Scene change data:
□ □ □ □ □ □ □
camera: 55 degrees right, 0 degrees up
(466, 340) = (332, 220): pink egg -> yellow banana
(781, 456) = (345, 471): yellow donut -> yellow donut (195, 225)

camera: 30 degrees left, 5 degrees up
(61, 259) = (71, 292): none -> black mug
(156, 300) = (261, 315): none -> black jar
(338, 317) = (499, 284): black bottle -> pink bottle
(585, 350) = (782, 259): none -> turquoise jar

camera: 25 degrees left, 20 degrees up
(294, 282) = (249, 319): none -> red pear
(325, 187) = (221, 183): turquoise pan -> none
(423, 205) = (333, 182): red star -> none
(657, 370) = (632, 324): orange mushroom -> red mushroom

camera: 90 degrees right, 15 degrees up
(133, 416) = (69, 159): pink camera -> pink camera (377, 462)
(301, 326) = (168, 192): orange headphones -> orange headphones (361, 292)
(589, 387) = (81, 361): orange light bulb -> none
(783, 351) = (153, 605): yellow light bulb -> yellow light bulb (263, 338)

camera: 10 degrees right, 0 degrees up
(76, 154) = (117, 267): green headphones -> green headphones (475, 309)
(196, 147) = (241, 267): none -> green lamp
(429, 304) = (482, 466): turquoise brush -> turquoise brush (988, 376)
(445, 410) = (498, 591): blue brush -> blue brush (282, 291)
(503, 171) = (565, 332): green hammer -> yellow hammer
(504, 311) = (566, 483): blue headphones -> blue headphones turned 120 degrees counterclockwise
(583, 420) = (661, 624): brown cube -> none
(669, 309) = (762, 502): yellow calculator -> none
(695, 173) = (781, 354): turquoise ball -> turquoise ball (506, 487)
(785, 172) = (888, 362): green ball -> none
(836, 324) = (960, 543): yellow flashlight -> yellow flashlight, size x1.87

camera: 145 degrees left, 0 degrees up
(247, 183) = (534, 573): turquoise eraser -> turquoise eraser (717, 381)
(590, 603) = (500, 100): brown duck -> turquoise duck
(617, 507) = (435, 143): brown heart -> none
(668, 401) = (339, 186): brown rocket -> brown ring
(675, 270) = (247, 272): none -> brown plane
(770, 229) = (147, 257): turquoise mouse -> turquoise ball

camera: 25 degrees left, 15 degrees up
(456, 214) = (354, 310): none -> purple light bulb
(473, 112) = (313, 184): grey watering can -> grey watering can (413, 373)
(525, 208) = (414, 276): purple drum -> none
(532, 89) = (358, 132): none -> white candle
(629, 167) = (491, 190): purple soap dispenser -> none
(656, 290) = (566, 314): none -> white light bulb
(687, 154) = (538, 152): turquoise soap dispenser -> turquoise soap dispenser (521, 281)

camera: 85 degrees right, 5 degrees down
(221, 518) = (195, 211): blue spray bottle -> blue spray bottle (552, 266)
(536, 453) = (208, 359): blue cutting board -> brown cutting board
□ □ □ □ □ □ □
Work task
An acceptable answer repeats every entry exactly, with nothing omitted.

Answer space
camera: 55 degrees right, 0 degrees up
(466, 340) = (332, 220): pink egg -> yellow banana
(781, 456) = (345, 471): yellow donut -> yellow donut (195, 225)

camera: 30 degrees left, 5 degrees up
(61, 259) = (71, 292): none -> black mug
(156, 300) = (261, 315): none -> black jar
(338, 317) = (499, 284): black bottle -> pink bottle
(585, 350) = (782, 259): none -> turquoise jar

camera: 25 degrees left, 20 degrees up
(294, 282) = (249, 319): none -> red pear
(325, 187) = (221, 183): turquoise pan -> none
(423, 205) = (333, 182): red star -> none
(657, 370) = (632, 324): orange mushroom -> red mushroom

camera: 90 degrees right, 15 degrees up
(133, 416) = (69, 159): pink camera -> pink camera (377, 462)
(301, 326) = (168, 192): orange headphones -> orange headphones (361, 292)
(589, 387) = (81, 361): orange light bulb -> none
(783, 351) = (153, 605): yellow light bulb -> yellow light bulb (263, 338)

camera: 10 degrees right, 0 degrees up
(76, 154) = (117, 267): green headphones -> green headphones (475, 309)
(196, 147) = (241, 267): none -> green lamp
(429, 304) = (482, 466): turquoise brush -> turquoise brush (988, 376)
(445, 410) = (498, 591): blue brush -> blue brush (282, 291)
(503, 171) = (565, 332): green hammer -> yellow hammer
(504, 311) = (566, 483): blue headphones -> blue headphones turned 120 degrees counterclockwise
(583, 420) = (661, 624): brown cube -> none
(669, 309) = (762, 502): yellow calculator -> none
(695, 173) = (781, 354): turquoise ball -> turquoise ball (506, 487)
(785, 172) = (888, 362): green ball -> none
(836, 324) = (960, 543): yellow flashlight -> yellow flashlight, size x1.87

camera: 145 degrees left, 0 degrees up
(247, 183) = (534, 573): turquoise eraser -> turquoise eraser (717, 381)
(590, 603) = (500, 100): brown duck -> turquoise duck
(617, 507) = (435, 143): brown heart -> none
(668, 401) = (339, 186): brown rocket -> brown ring
(675, 270) = (247, 272): none -> brown plane
(770, 229) = (147, 257): turquoise mouse -> turquoise ball

camera: 25 degrees left, 15 degrees up
(456, 214) = (354, 310): none -> purple light bulb
(473, 112) = (313, 184): grey watering can -> grey watering can (413, 373)
(525, 208) = (414, 276): purple drum -> none
(532, 89) = (358, 132): none -> white candle
(629, 167) = (491, 190): purple soap dispenser -> none
(656, 290) = (566, 314): none -> white light bulb
(687, 154) = (538, 152): turquoise soap dispenser -> turquoise soap dispenser (521, 281)

camera: 85 degrees right, 5 degrees down
(221, 518) = (195, 211): blue spray bottle -> blue spray bottle (552, 266)
(536, 453) = (208, 359): blue cutting board -> brown cutting board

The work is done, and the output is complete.